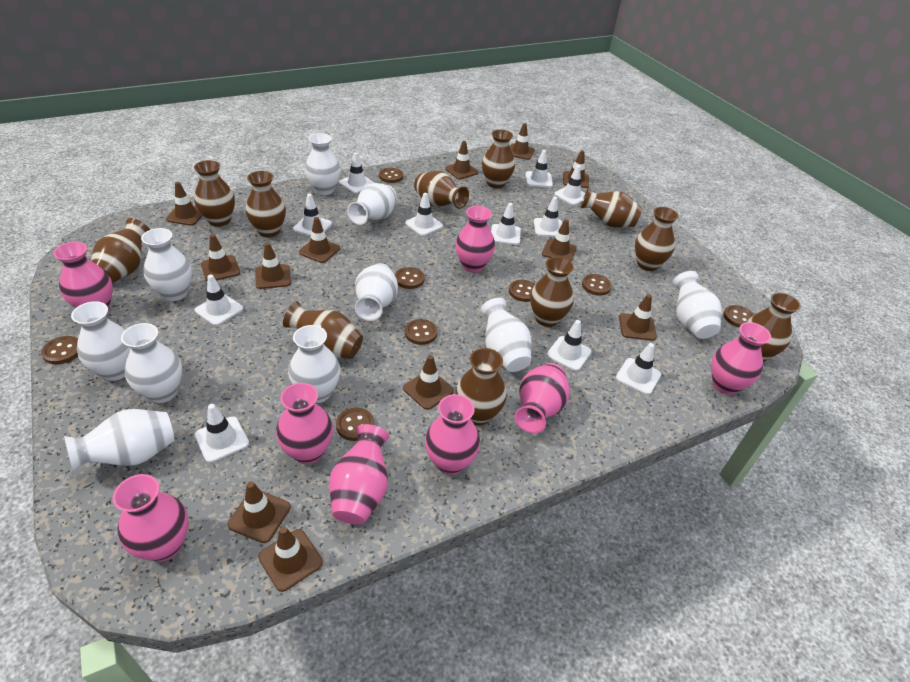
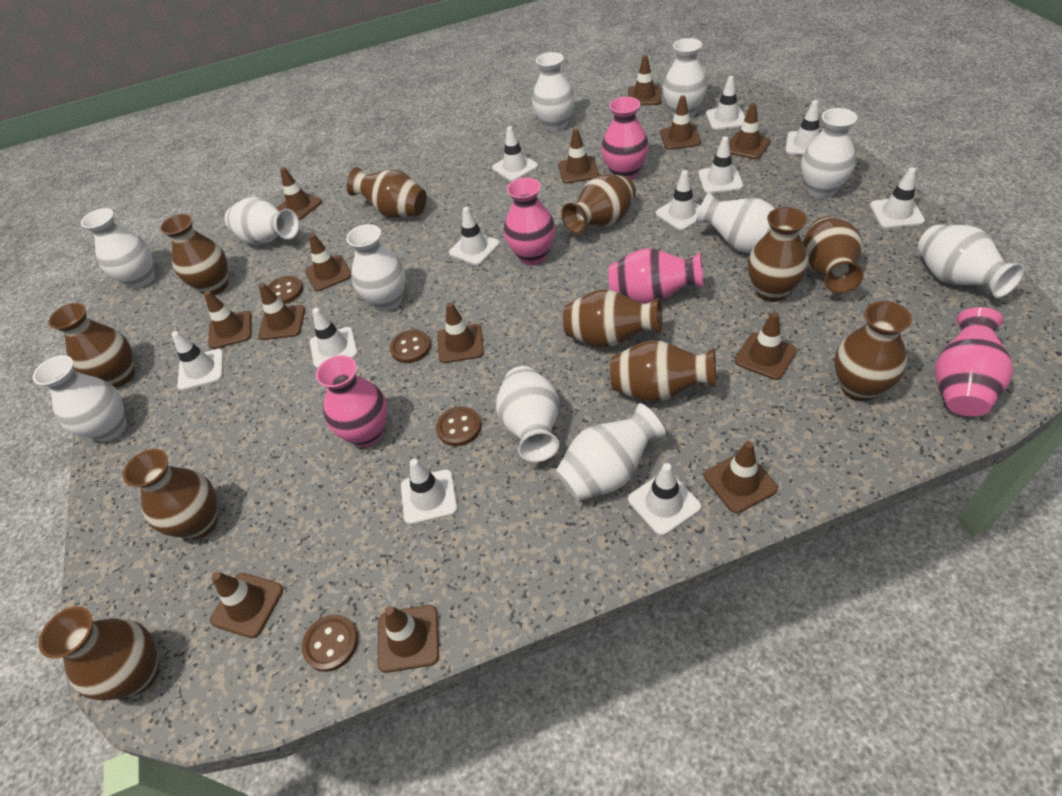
brown button: 8 -> 4
brown traffic cone: 12 -> 13
pink vase: 8 -> 5
white vase: 10 -> 11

• ASSIGNMENT:
Within the data above, how many lines include the word "brown"? Respond with the number only.

• WRITTEN SOLUTION:
2